Activity ->
Wherever the word "brown" appears in the entries, copy the whole line.
### Dataset excerpts
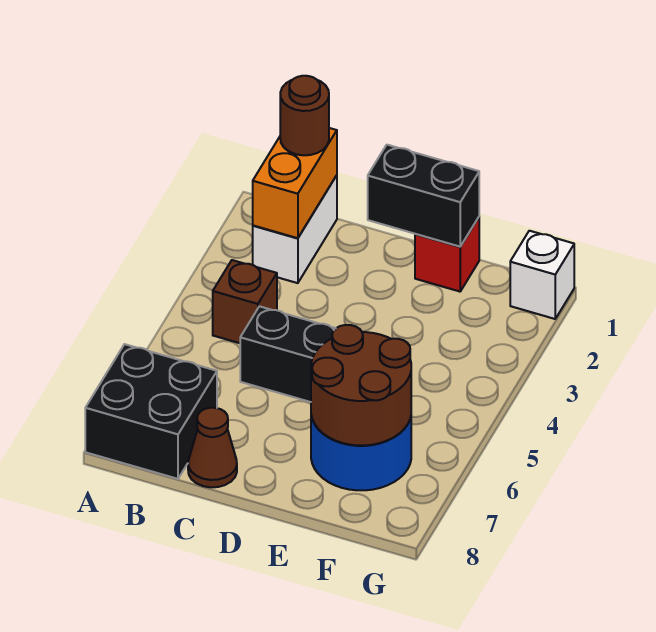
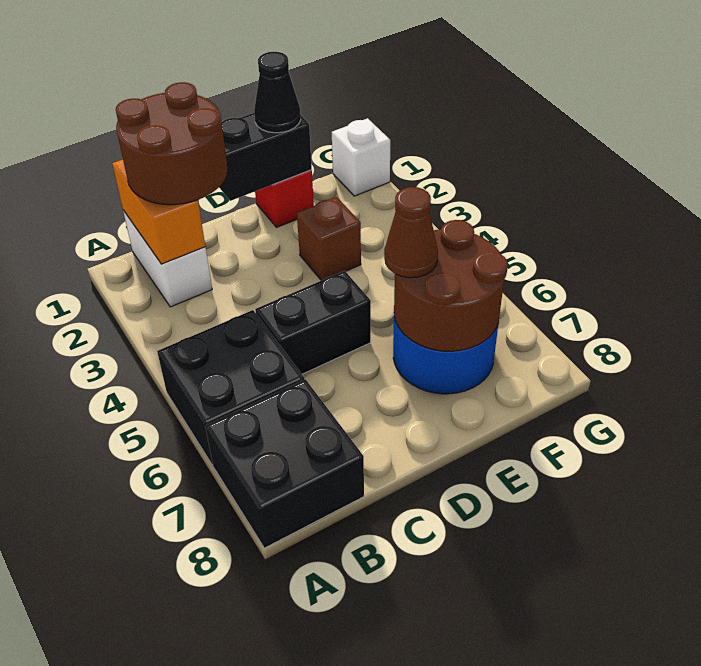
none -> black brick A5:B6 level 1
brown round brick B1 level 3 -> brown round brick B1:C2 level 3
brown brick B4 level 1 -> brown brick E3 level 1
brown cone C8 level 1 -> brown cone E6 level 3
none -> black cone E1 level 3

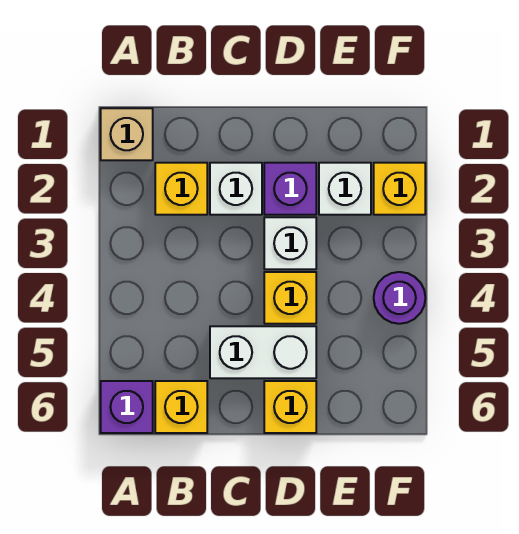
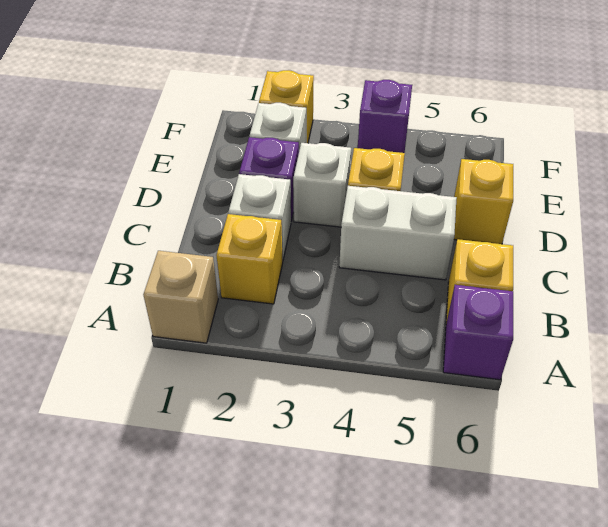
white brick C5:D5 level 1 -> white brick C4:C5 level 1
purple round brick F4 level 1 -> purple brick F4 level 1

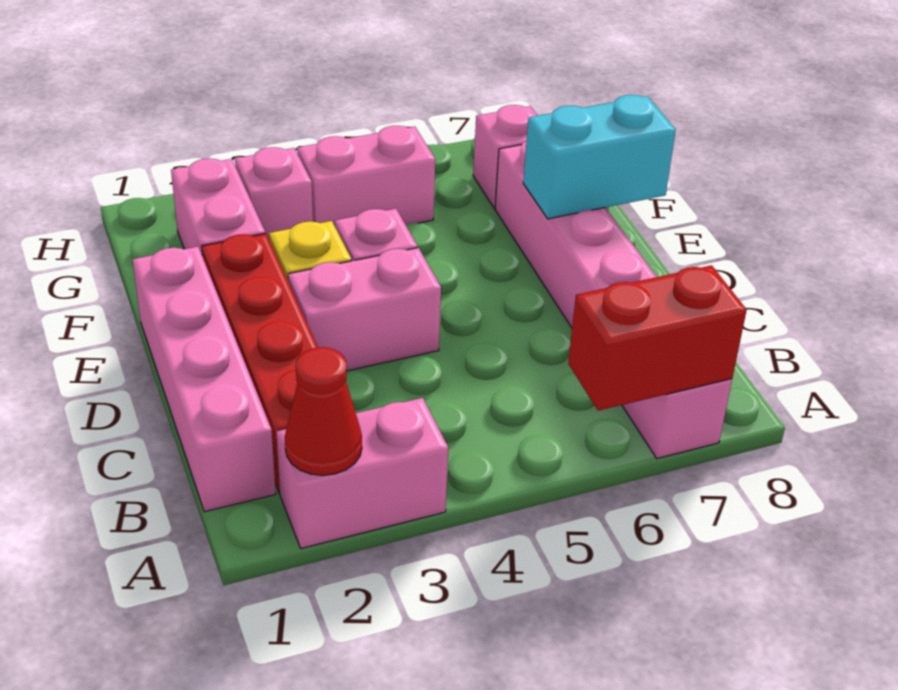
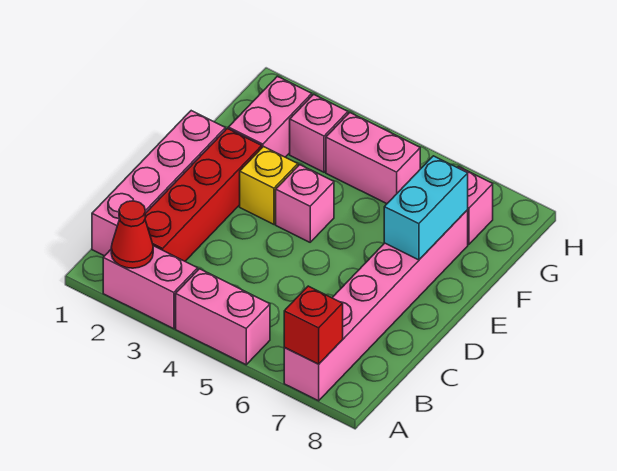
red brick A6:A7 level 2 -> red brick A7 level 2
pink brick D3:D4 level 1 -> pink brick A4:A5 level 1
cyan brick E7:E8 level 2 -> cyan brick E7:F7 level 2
######
### Dataset excerpts
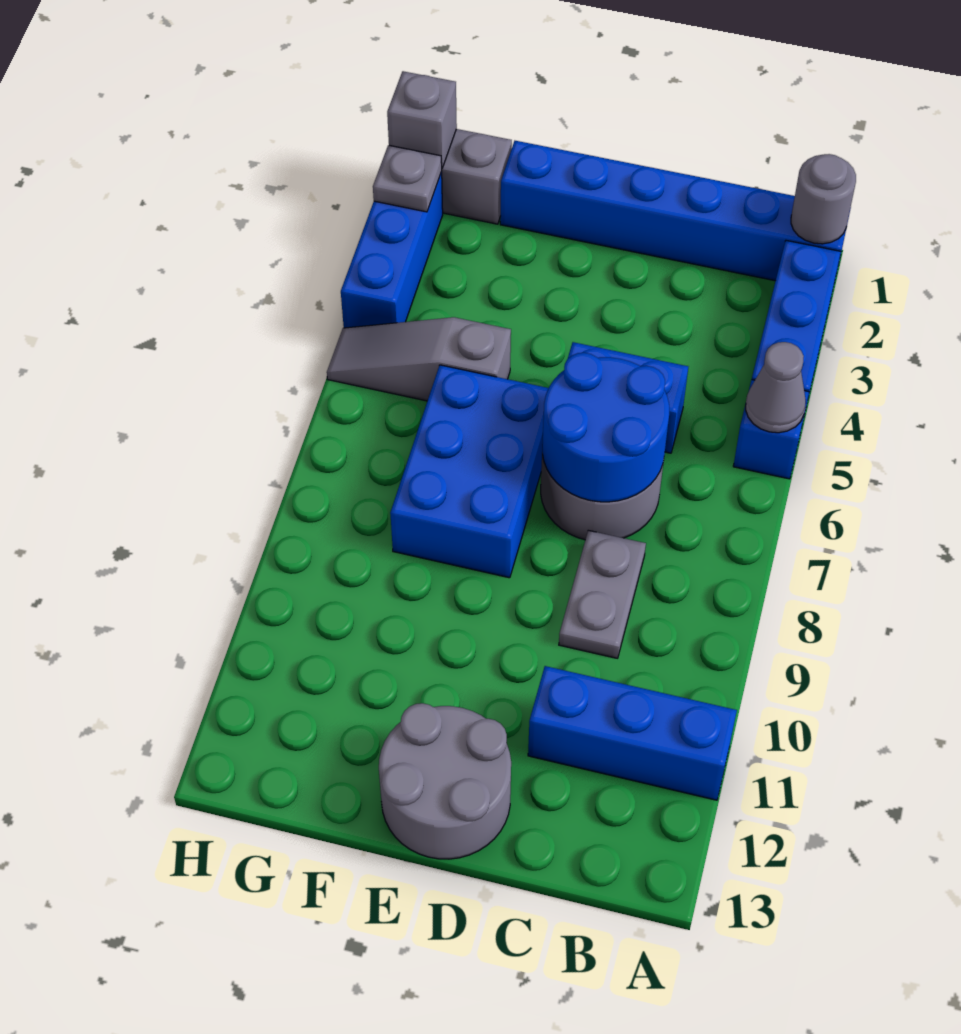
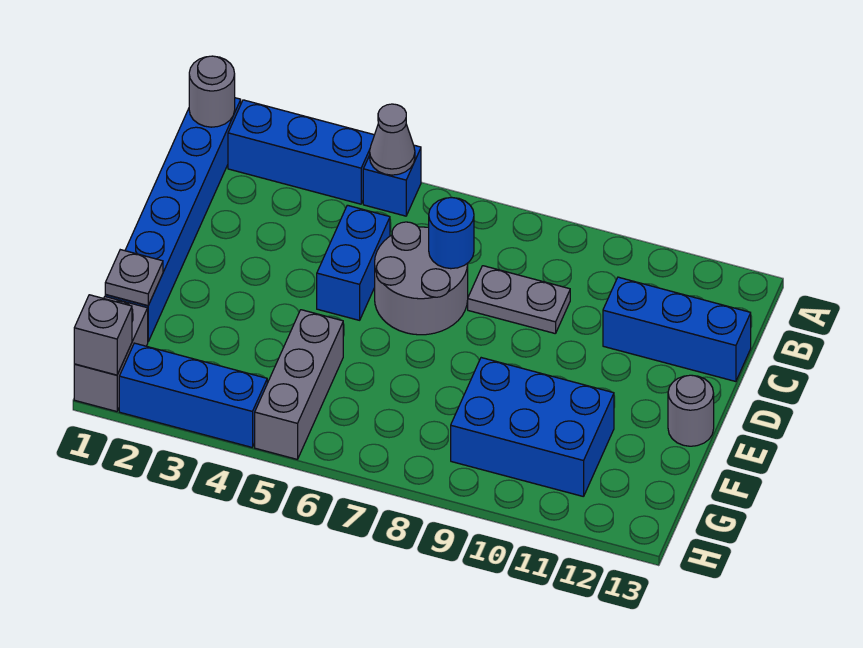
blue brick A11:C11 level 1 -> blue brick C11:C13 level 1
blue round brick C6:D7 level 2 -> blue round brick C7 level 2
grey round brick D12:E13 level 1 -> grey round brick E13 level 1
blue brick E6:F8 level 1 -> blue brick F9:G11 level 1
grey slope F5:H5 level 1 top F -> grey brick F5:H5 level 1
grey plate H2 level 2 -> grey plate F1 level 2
######
Answer for this exercise ->
brown round brick B1 level 3 -> brown round brick B1:C2 level 3
brown brick B4 level 1 -> brown brick E3 level 1
brown cone C8 level 1 -> brown cone E6 level 3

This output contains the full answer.